- _Task to carry out_: Transcribe the whole listing without a single picture.

- _Data for analysis_:

:::

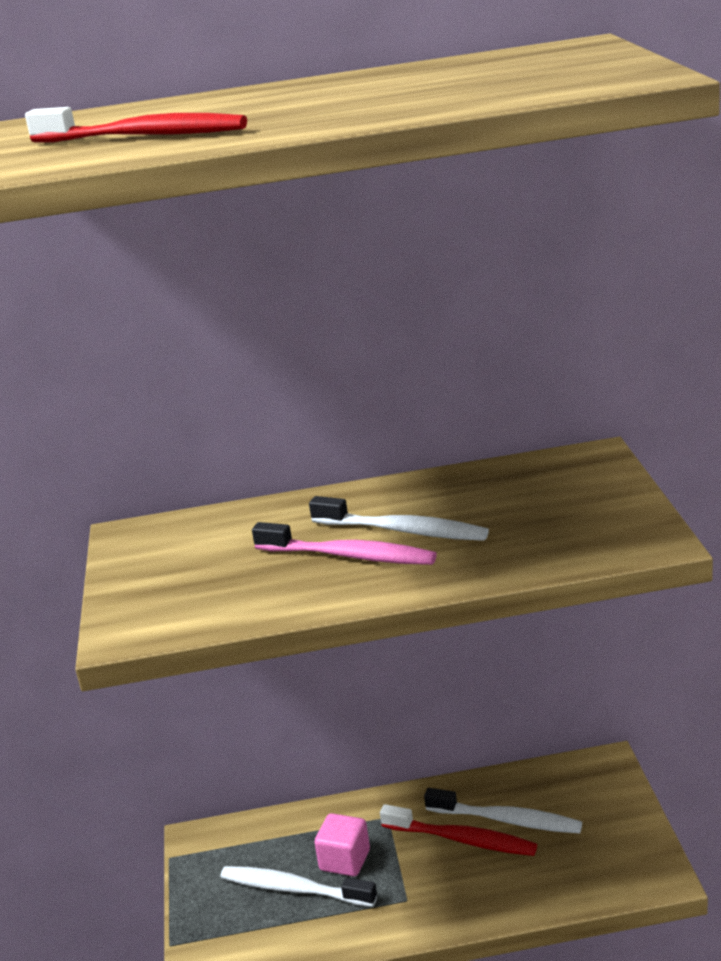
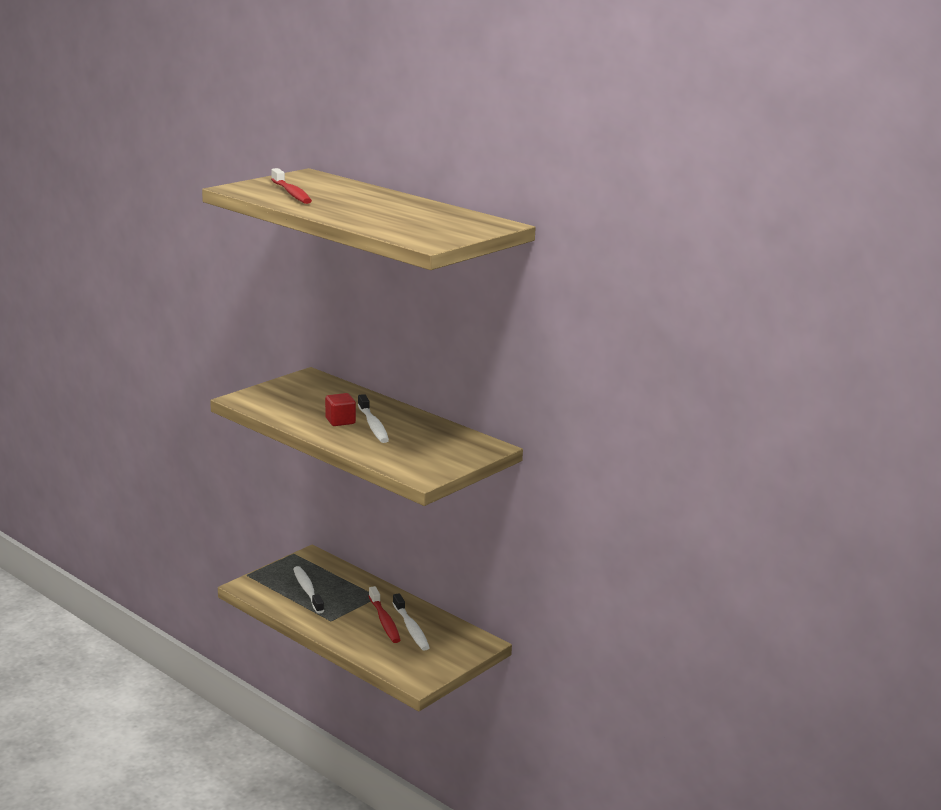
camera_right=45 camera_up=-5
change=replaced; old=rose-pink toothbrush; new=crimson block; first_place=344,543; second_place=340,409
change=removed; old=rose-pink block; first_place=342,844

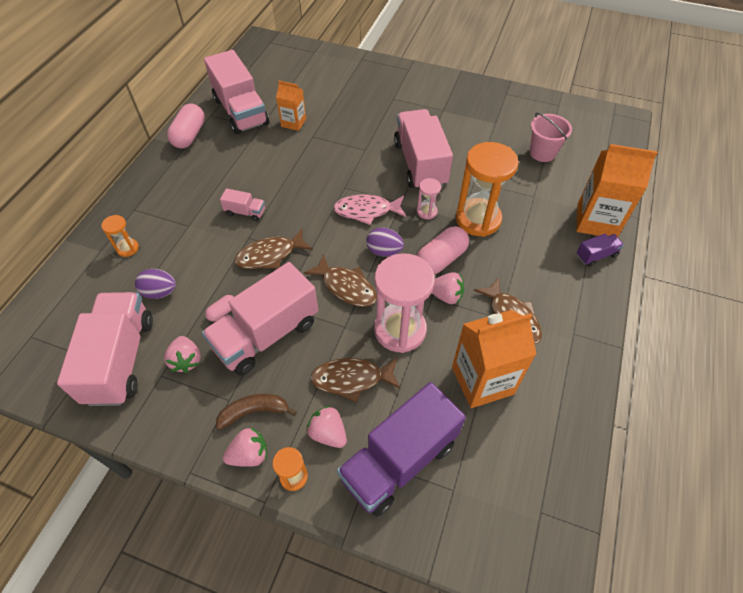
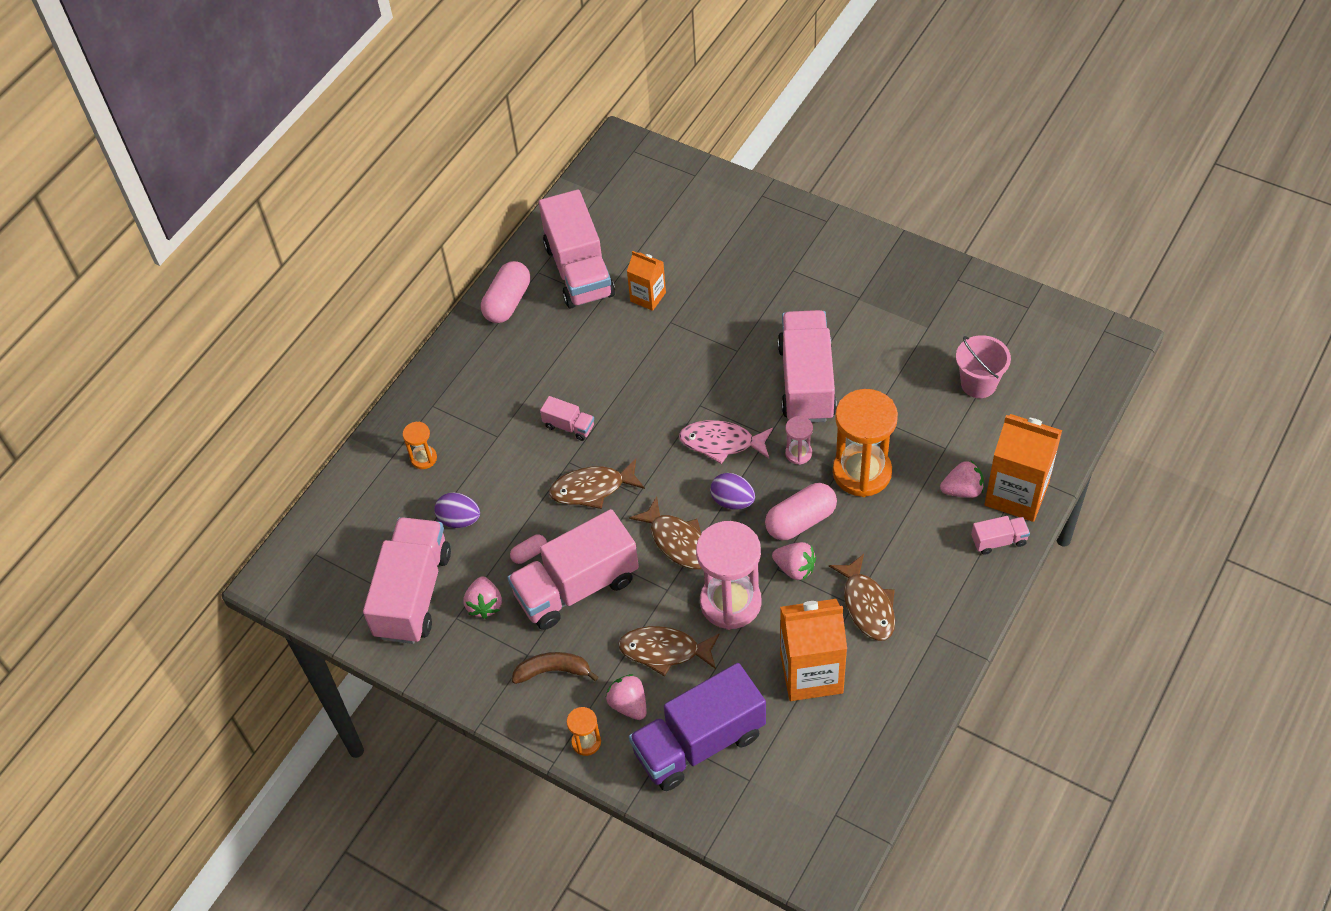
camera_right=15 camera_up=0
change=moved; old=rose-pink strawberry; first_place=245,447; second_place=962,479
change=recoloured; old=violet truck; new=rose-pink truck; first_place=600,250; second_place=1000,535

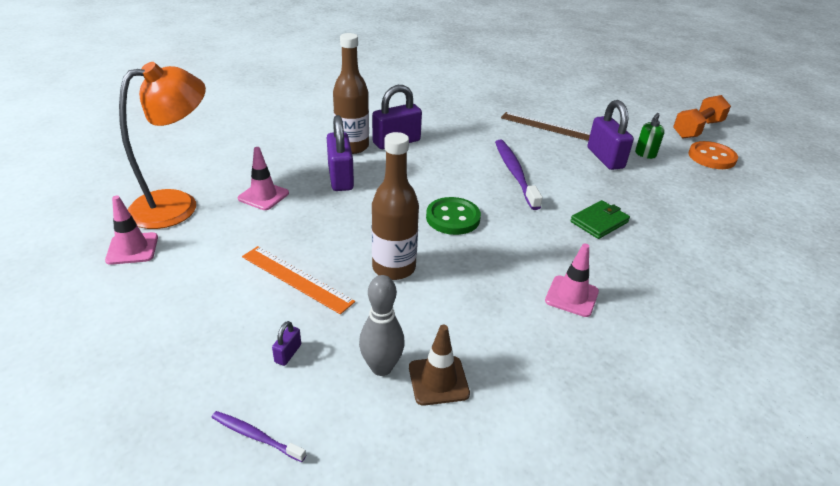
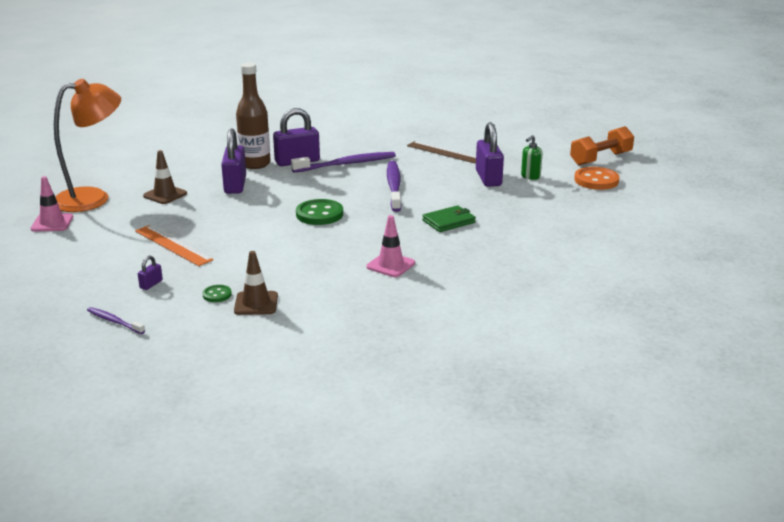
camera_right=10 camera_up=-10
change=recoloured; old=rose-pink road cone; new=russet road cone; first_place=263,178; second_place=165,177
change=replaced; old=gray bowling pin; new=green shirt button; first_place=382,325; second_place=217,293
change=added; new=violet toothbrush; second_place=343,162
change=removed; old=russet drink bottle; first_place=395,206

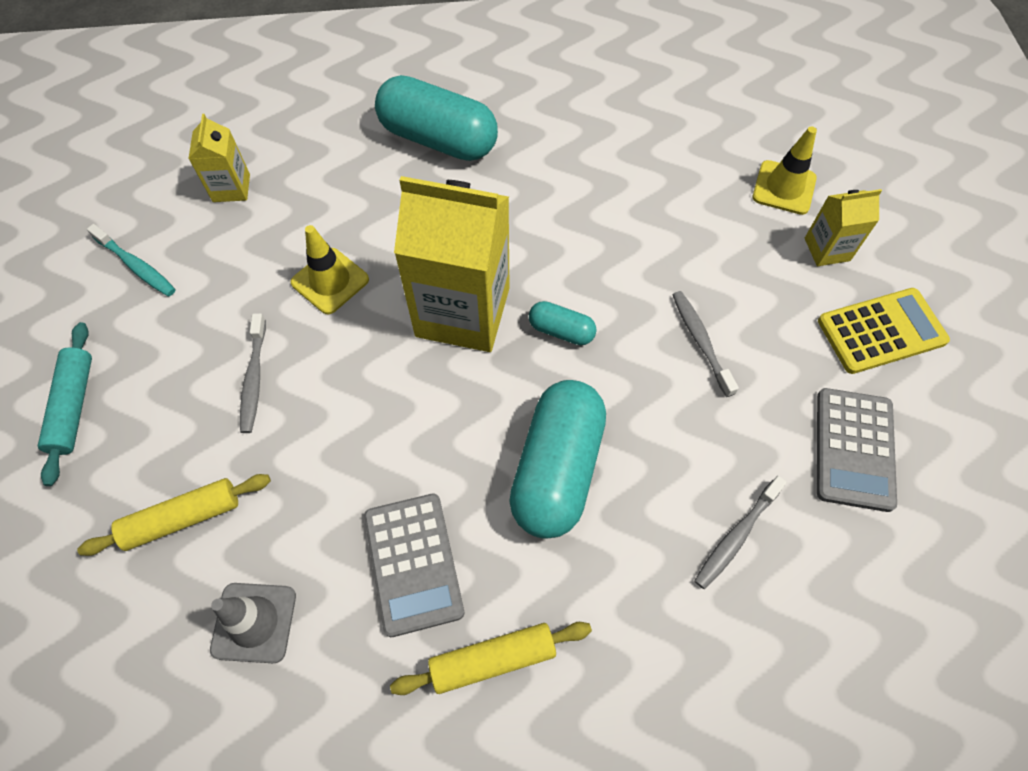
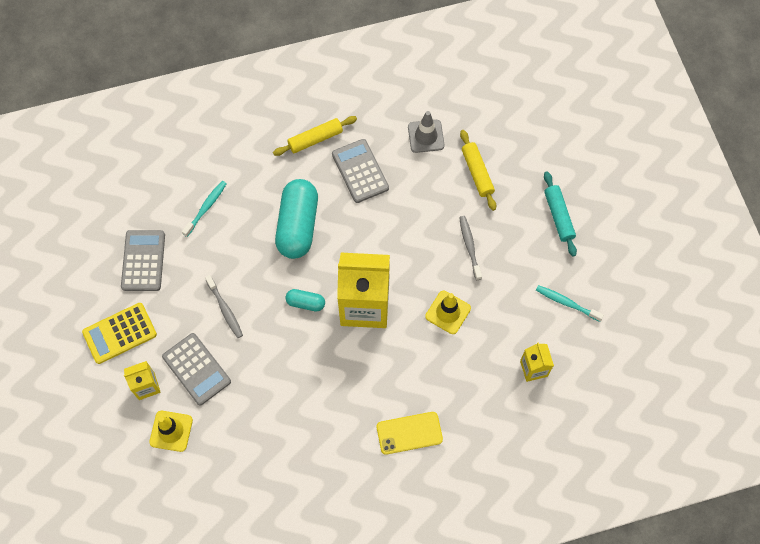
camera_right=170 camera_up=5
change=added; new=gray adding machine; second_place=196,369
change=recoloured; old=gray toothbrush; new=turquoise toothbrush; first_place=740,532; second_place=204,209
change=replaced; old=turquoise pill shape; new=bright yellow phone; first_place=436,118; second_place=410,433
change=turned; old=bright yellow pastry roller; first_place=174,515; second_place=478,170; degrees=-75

:::

- _Solution to this problem_:
camera_right=45 camera_up=-5
change=replaced; old=rose-pink toothbrush; new=crimson block; first_place=344,543; second_place=340,409
change=removed; old=rose-pink block; first_place=342,844

camera_right=15 camera_up=0
change=moved; old=rose-pink strawberry; first_place=245,447; second_place=962,479
change=recoloured; old=violet truck; new=rose-pink truck; first_place=600,250; second_place=1000,535

camera_right=10 camera_up=-10
change=recoloured; old=rose-pink road cone; new=russet road cone; first_place=263,178; second_place=165,177
change=replaced; old=gray bowling pin; new=green shirt button; first_place=382,325; second_place=217,293
change=added; new=violet toothbrush; second_place=343,162
change=removed; old=russet drink bottle; first_place=395,206

camera_right=170 camera_up=5
change=added; new=gray adding machine; second_place=196,369
change=recoloured; old=gray toothbrush; new=turquoise toothbrush; first_place=740,532; second_place=204,209
change=replaced; old=turquoise pill shape; new=bright yellow phone; first_place=436,118; second_place=410,433
change=turned; old=bright yellow pastry roller; first_place=174,515; second_place=478,170; degrees=-75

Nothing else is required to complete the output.